**Task brief**
Produce an exact transcription of the listing below, omitting the pictures.

**Given entries**
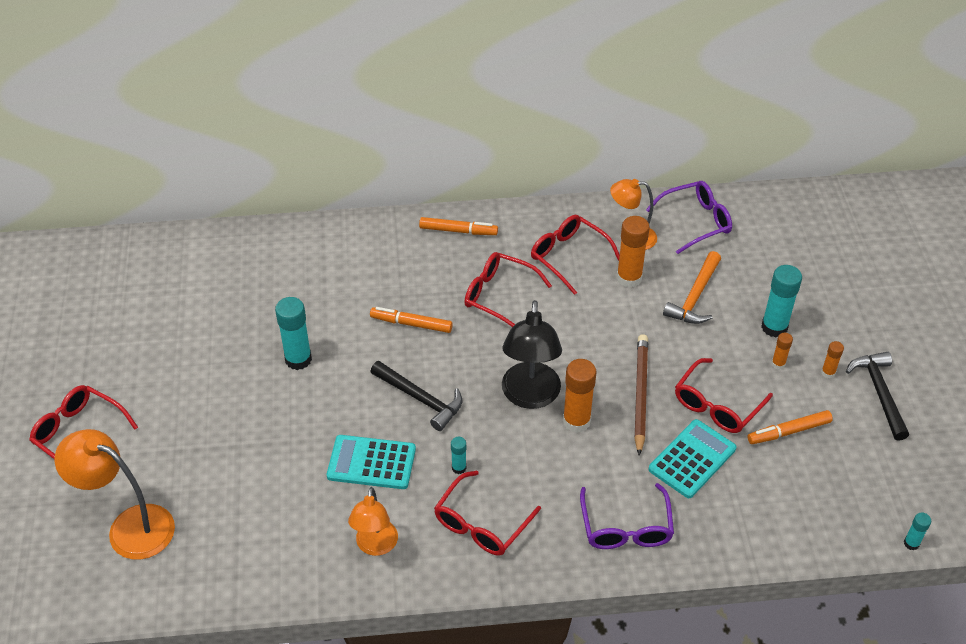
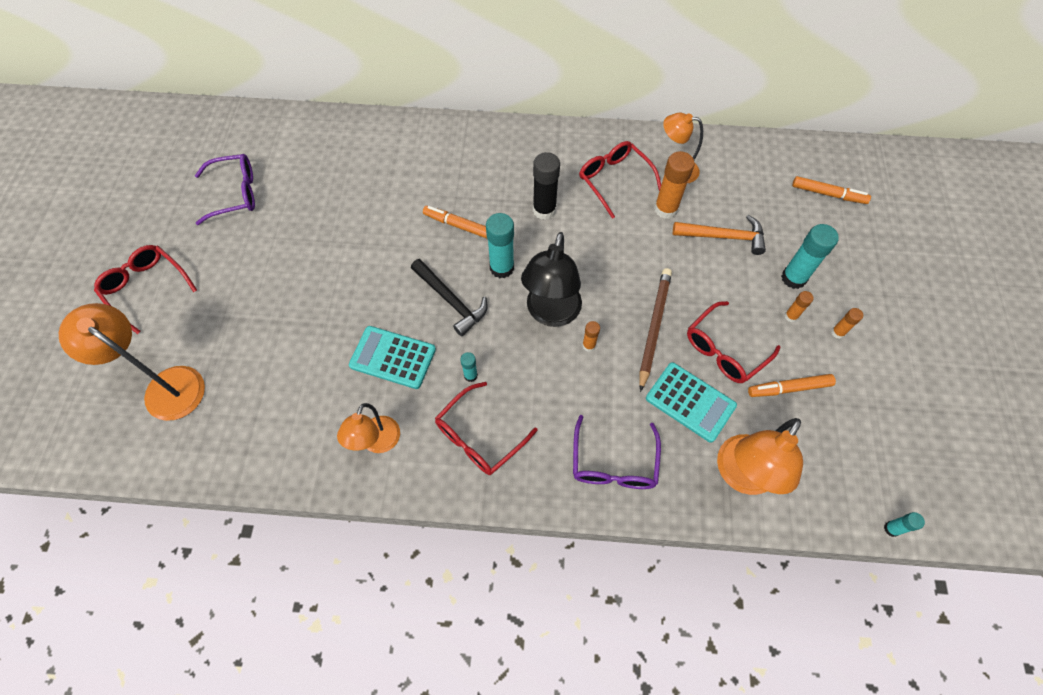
camera: 10 degrees right, 15 degrees up
turquoise glue stick [275,297,312,370] -> turquoise glue stick moved to [486,213,514,278]
orange marker [419,217,498,235] -> orange marker moved to [792,176,871,204]
red glasses [464,252,552,327] -> black glue stick [533,152,560,220]
orange glue stick [563,359,596,433] -> orange glue stick [582,321,600,352], size x0.52
purple glasses [646,181,732,254] -> purple glasses moved to [195,154,255,225]
turquoise calculator [649,419,737,498] -> turquoise calculator turned 75 degrees clockwise [646,362,737,443]
orange hammer [663,251,721,324] -> orange hammer turned 120 degrees counterclockwise [673,215,766,255]
black hammer [846,352,909,441] -> none
none -> orange lamp [717,418,803,495]

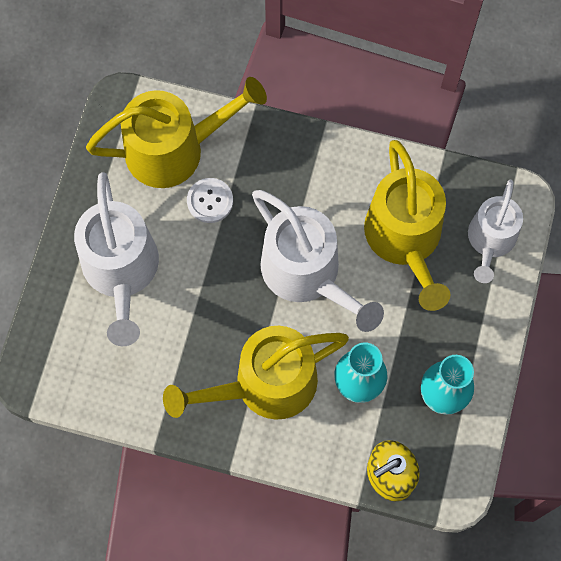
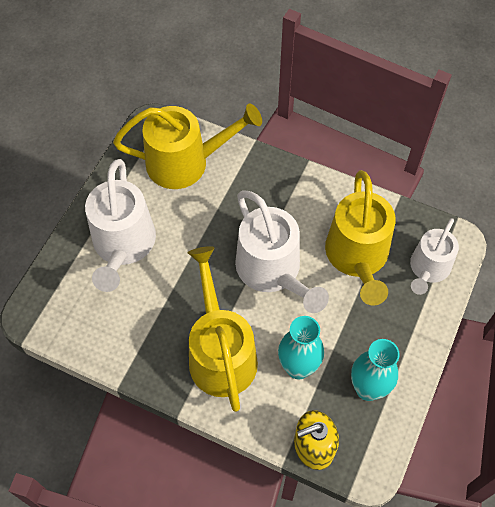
camera: 10 degrees right, 10 degrees down
yellow watering can [163,326,349,419] -> yellow watering can turned 90 degrees clockwise [188,246,258,412]
white button [187,178,233,223] -> none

**Reply to the exercise**
camera: 10 degrees right, 15 degrees up
turquoise glue stick [275,297,312,370] -> turquoise glue stick moved to [486,213,514,278]
orange marker [419,217,498,235] -> orange marker moved to [792,176,871,204]
red glasses [464,252,552,327] -> black glue stick [533,152,560,220]
orange glue stick [563,359,596,433] -> orange glue stick [582,321,600,352], size x0.52
purple glasses [646,181,732,254] -> purple glasses moved to [195,154,255,225]
turquoise calculator [649,419,737,498] -> turquoise calculator turned 75 degrees clockwise [646,362,737,443]
orange hammer [663,251,721,324] -> orange hammer turned 120 degrees counterclockwise [673,215,766,255]
black hammer [846,352,909,441] -> none
none -> orange lamp [717,418,803,495]

camera: 10 degrees right, 10 degrees down
yellow watering can [163,326,349,419] -> yellow watering can turned 90 degrees clockwise [188,246,258,412]
white button [187,178,233,223] -> none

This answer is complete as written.